What the task requires
Could you retype the lines below, starting at the line holding "(536, 389) = (590, 368): red" and stopping at the line holding "(529, 420) = (156, 408): red", inclusive? Copy them exactly and drop the images.

Data for this exercise
<<<<
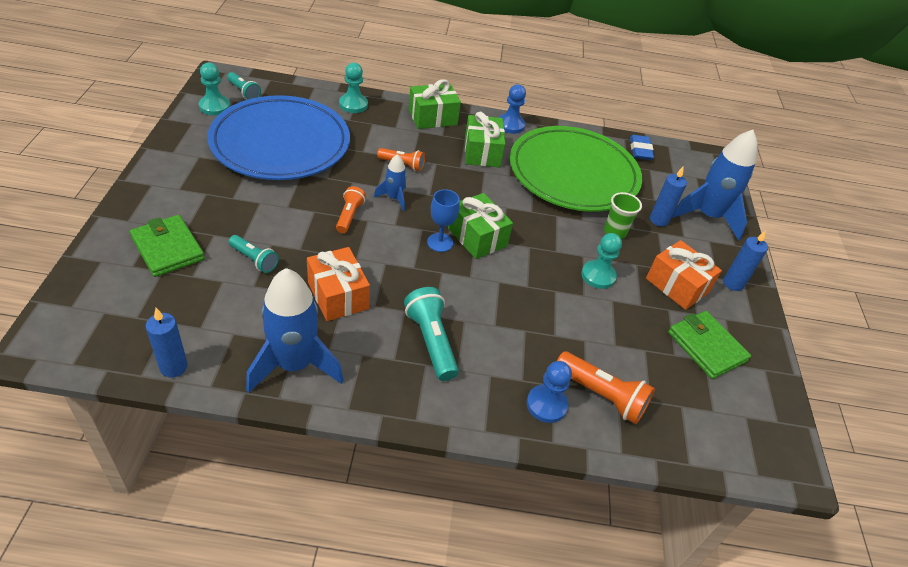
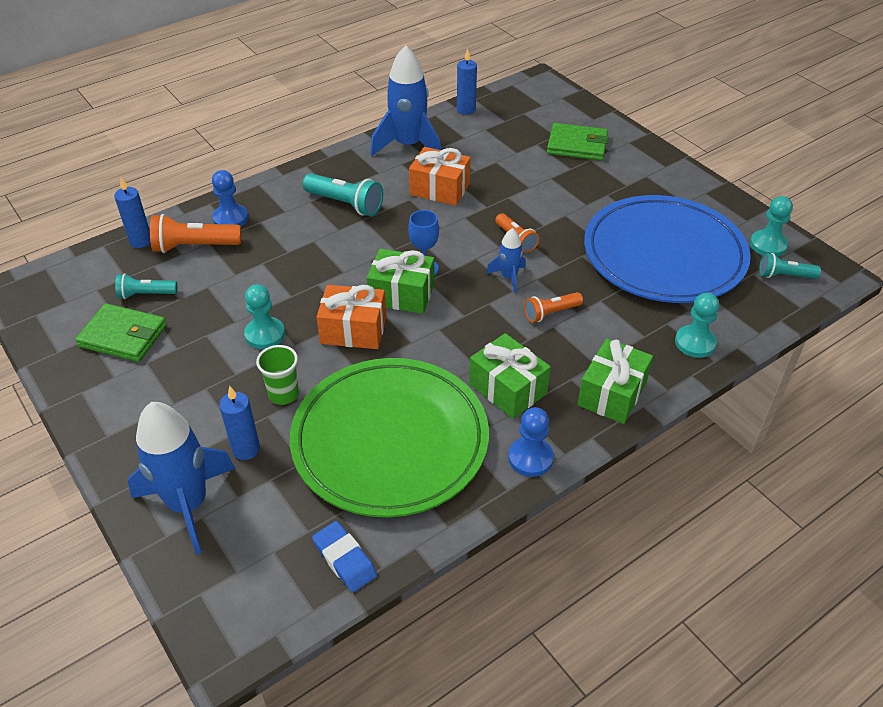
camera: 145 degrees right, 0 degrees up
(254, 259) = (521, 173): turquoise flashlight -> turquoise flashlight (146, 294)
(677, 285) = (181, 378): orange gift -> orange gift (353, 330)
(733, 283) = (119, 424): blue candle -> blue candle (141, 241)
>>>>
<<<<
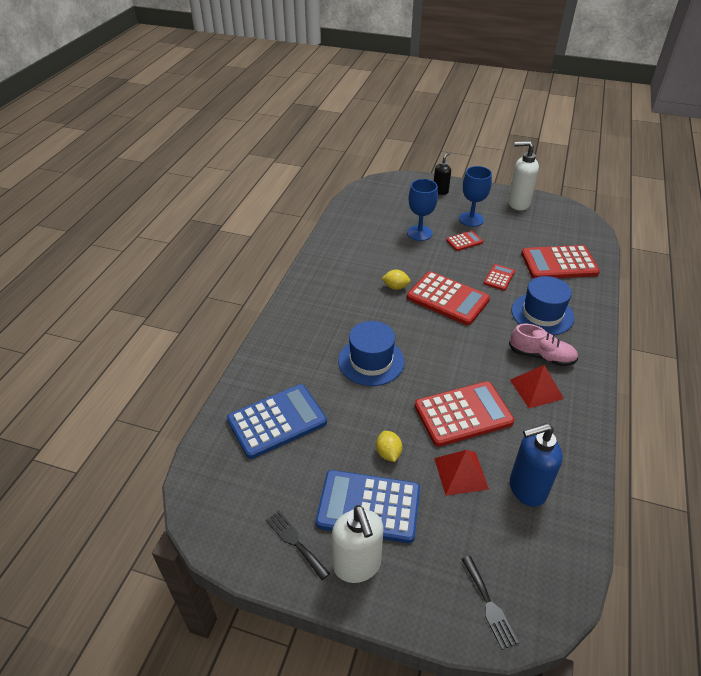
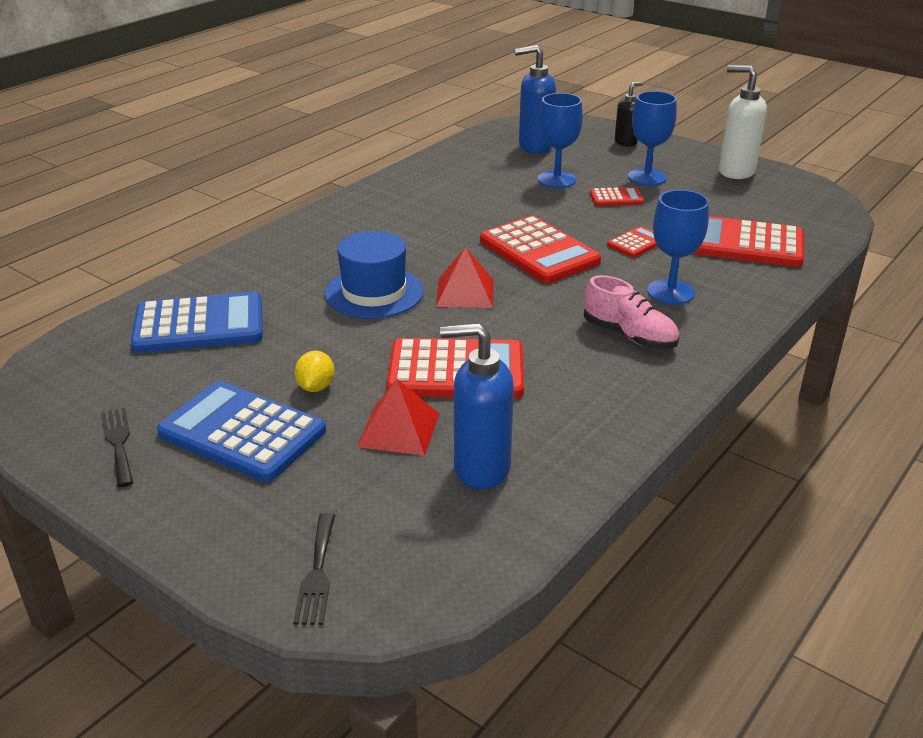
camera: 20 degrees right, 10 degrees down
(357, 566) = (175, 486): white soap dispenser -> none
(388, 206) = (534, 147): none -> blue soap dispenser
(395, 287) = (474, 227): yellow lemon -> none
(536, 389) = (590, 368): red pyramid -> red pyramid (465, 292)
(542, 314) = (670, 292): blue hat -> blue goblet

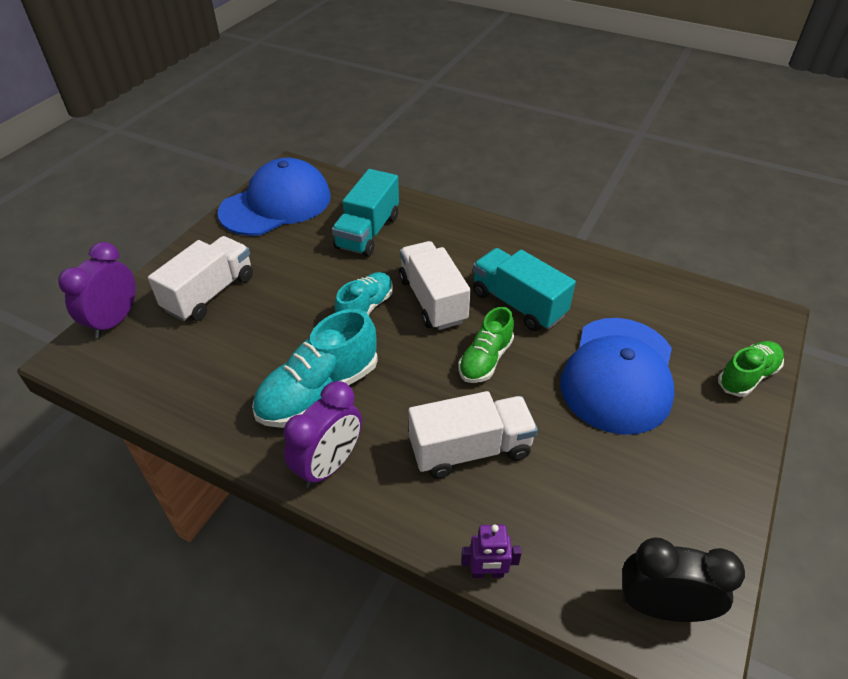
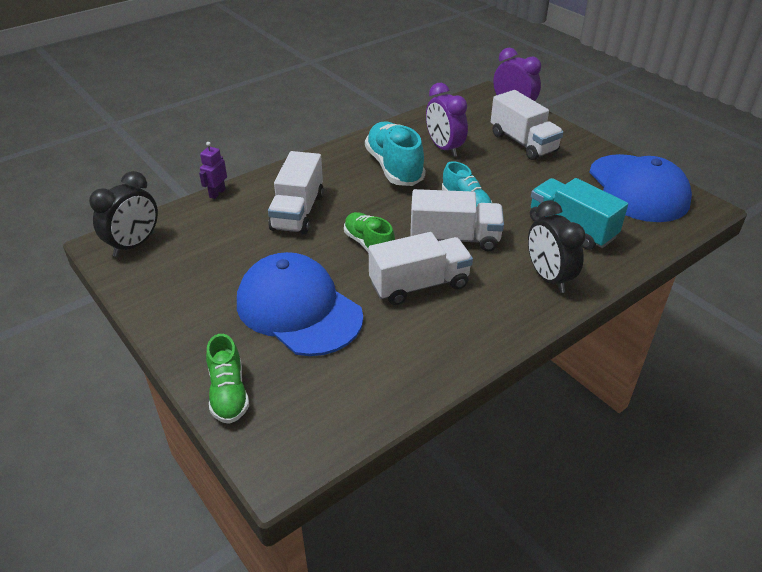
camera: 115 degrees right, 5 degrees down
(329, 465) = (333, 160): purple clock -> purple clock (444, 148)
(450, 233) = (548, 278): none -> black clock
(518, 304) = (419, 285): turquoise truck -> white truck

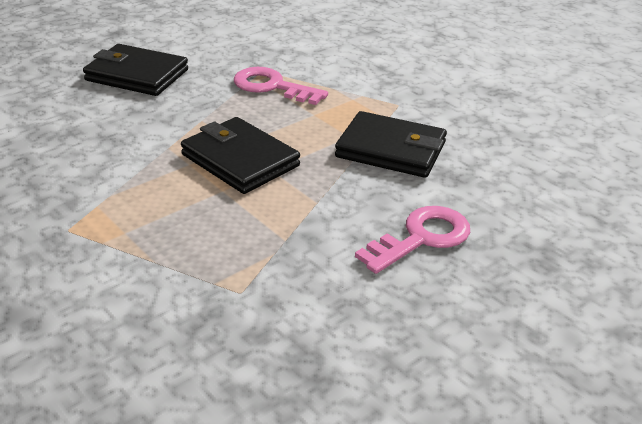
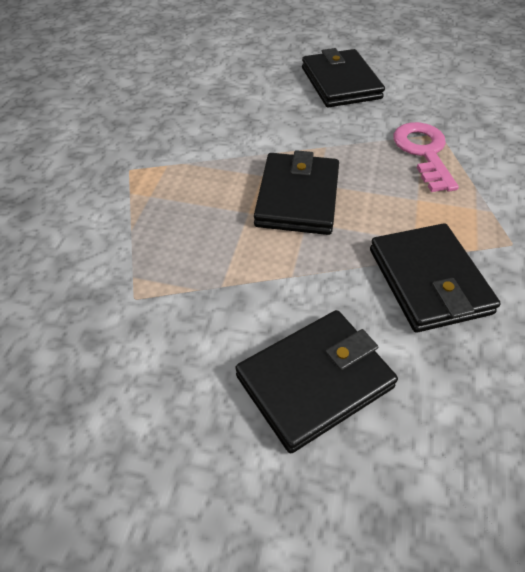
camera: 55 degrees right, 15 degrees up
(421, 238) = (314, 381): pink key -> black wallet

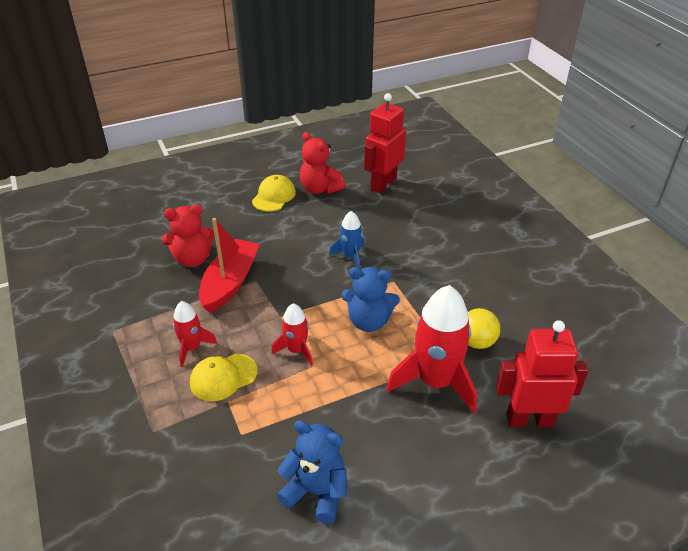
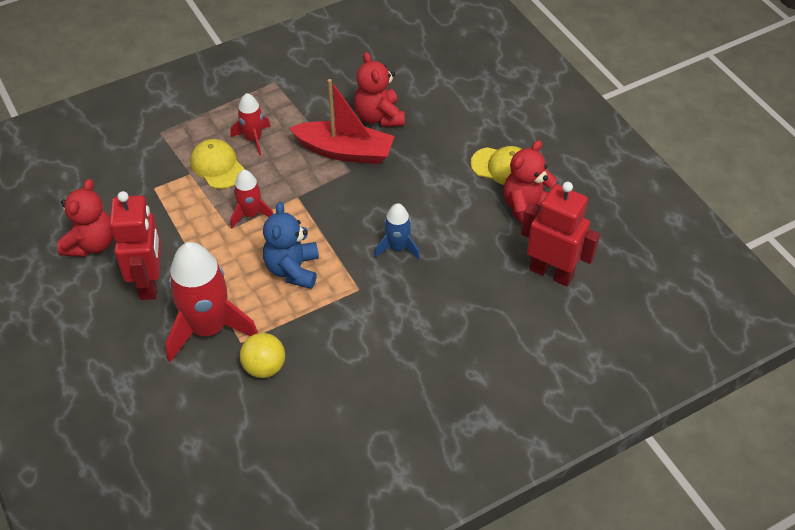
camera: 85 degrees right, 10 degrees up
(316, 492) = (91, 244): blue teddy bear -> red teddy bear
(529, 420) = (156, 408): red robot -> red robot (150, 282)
>>>>
Response
(536, 389) = (590, 368): red pyramid -> red pyramid (465, 292)
(542, 314) = (670, 292): blue hat -> blue goblet

camera: 115 degrees right, 5 degrees down
(329, 465) = (333, 160): purple clock -> purple clock (444, 148)
(450, 233) = (548, 278): none -> black clock
(518, 304) = (419, 285): turquoise truck -> white truck

camera: 55 degrees right, 15 degrees up
(421, 238) = (314, 381): pink key -> black wallet

camera: 85 degrees right, 10 degrees up
(316, 492) = (91, 244): blue teddy bear -> red teddy bear
(529, 420) = (156, 408): red robot -> red robot (150, 282)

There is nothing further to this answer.